Please count the lines in the data below that hold "relocated" and answer with the number by itself.
(PROVIDED RECORDS Opens)
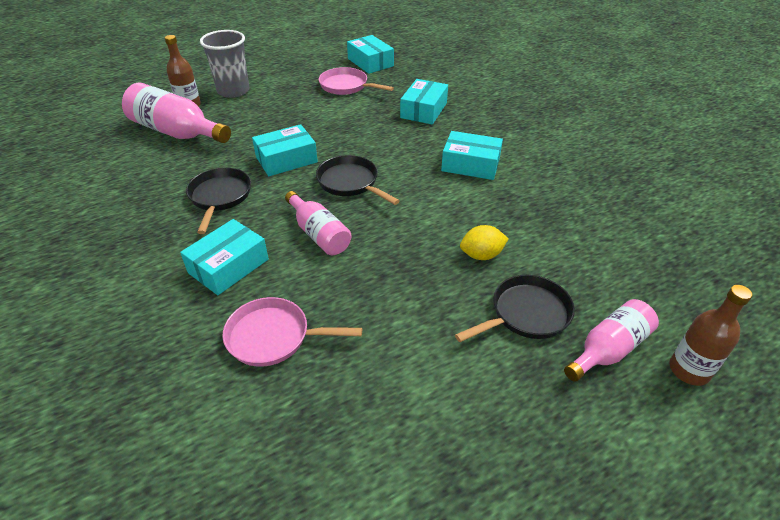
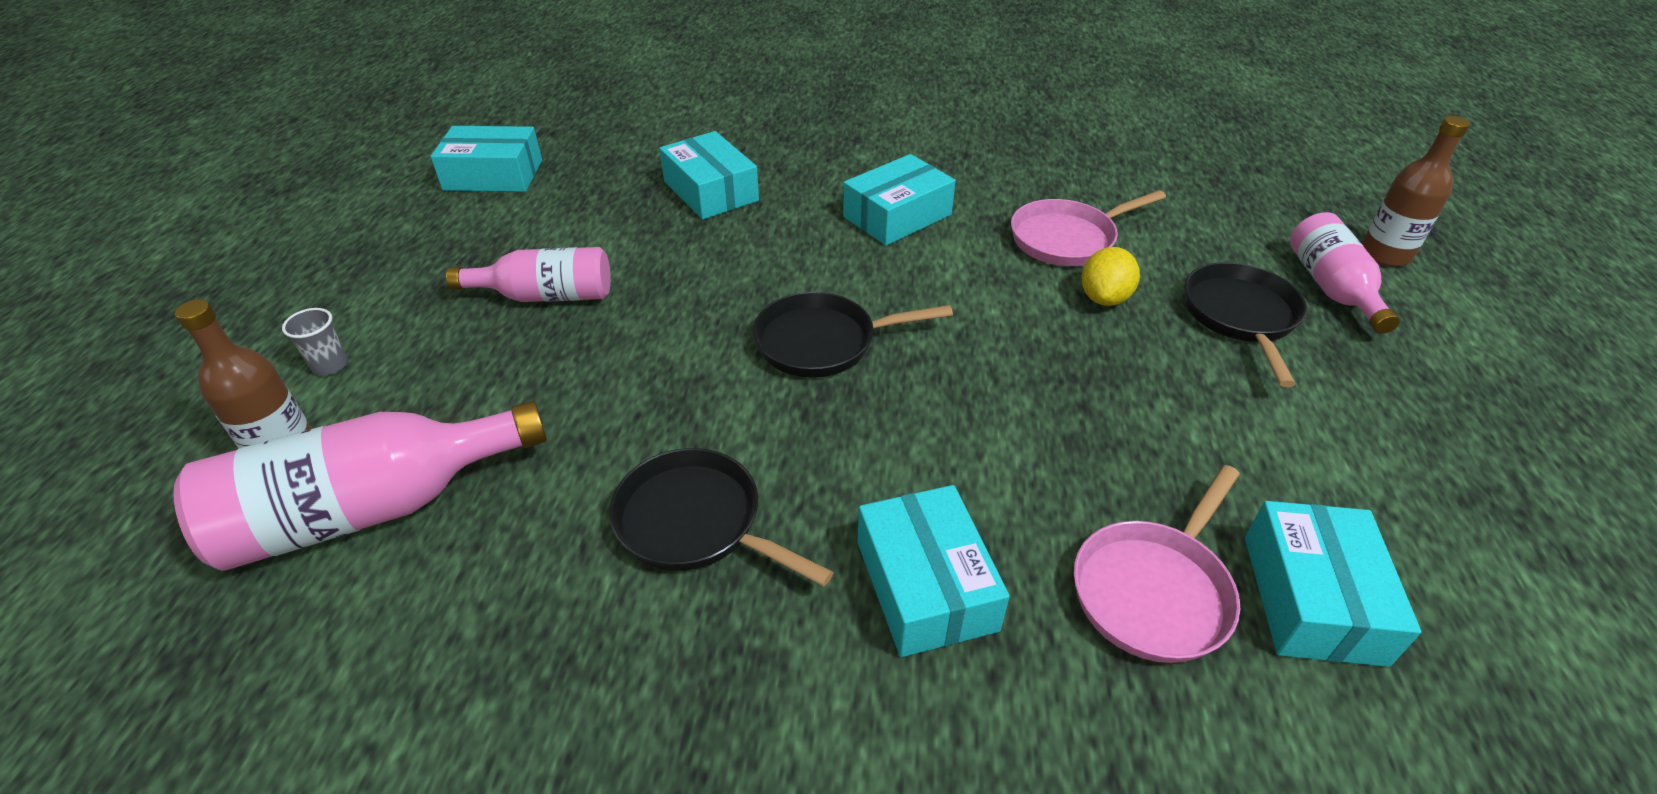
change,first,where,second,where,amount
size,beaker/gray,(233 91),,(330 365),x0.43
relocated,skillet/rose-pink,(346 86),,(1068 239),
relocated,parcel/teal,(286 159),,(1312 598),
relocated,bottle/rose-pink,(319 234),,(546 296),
(PROVIDED RECORDS Closes)
__OUTPUT__: 3